Where a record contains an image, leave the image out and print the rest exactly.
GIVEN DATA Start Marker
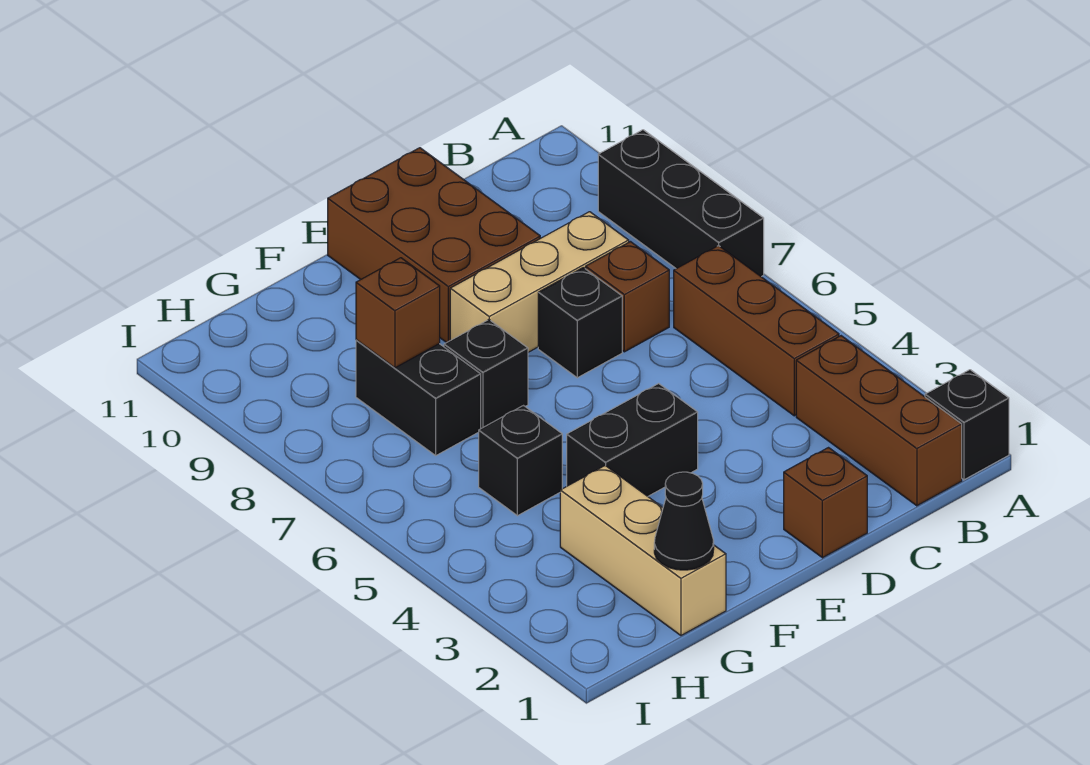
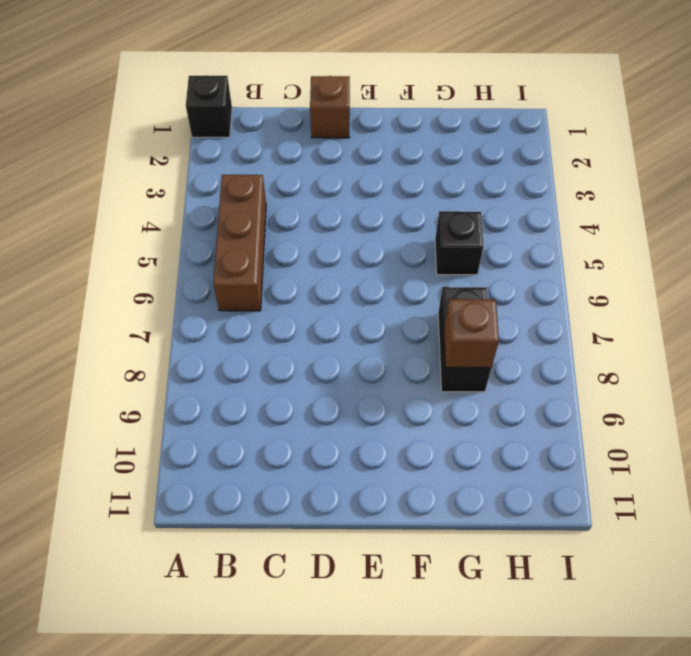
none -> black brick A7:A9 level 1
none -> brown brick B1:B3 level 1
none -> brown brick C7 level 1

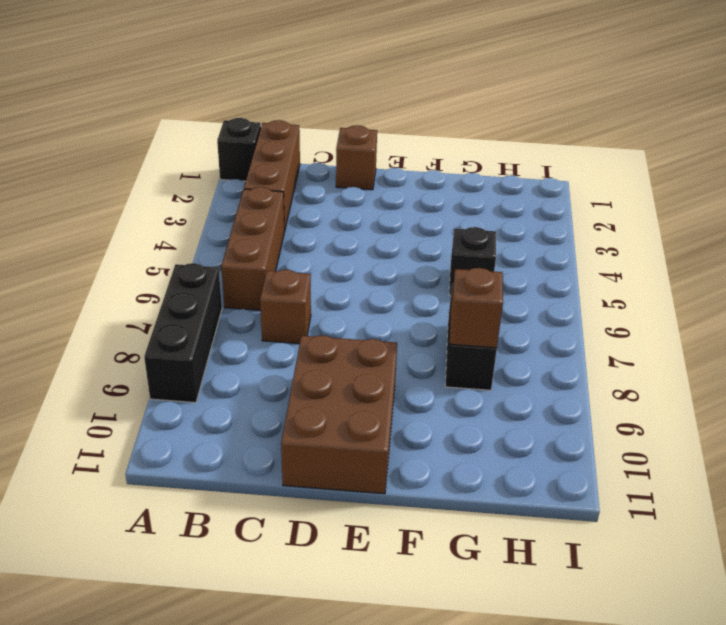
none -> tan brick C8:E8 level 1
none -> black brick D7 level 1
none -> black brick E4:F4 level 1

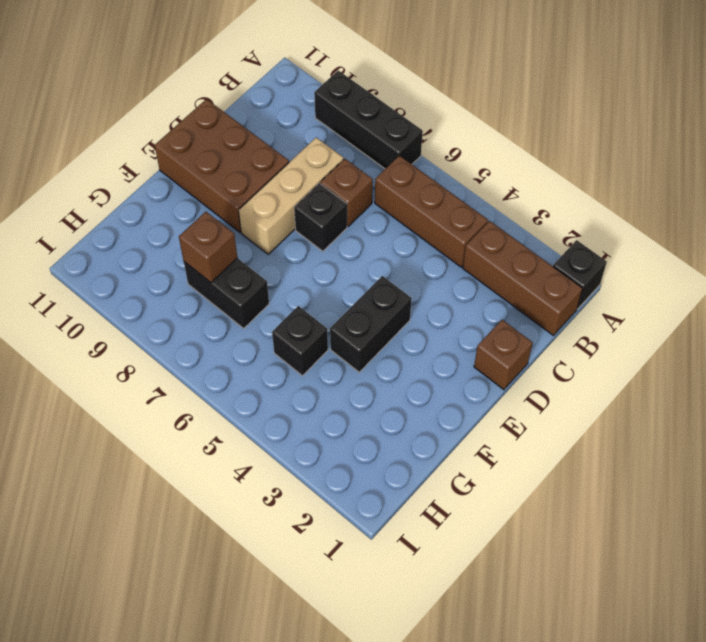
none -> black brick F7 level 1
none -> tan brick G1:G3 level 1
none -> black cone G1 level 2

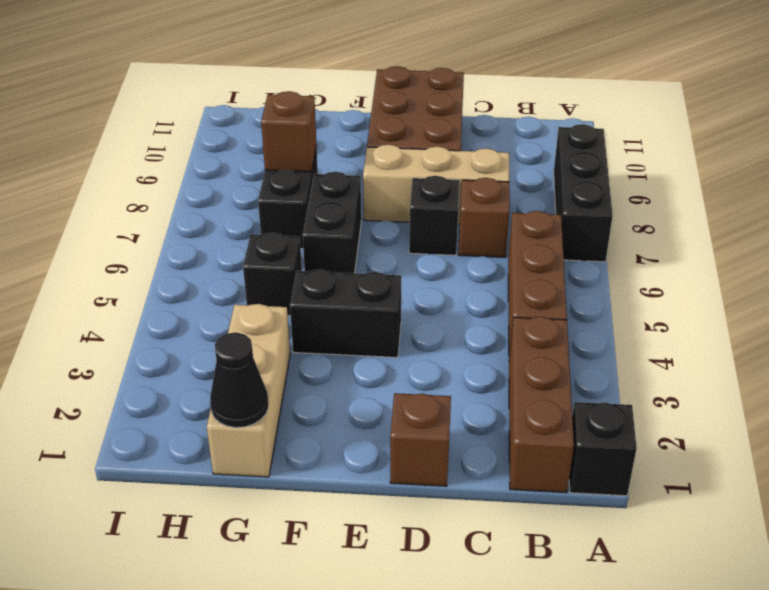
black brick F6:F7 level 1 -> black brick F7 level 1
GIVEN DATA End Marker
*OUTPUT FOR THIS TASK*
none -> black brick A7:A9 level 1
none -> brown brick B1:B3 level 1
none -> brown brick C7 level 1

none -> tan brick C8:E8 level 1
none -> black brick D7 level 1
none -> black brick E4:F4 level 1

none -> black brick F7 level 1
none -> tan brick G1:G3 level 1
none -> black cone G1 level 2

black brick F6:F7 level 1 -> black brick F7 level 1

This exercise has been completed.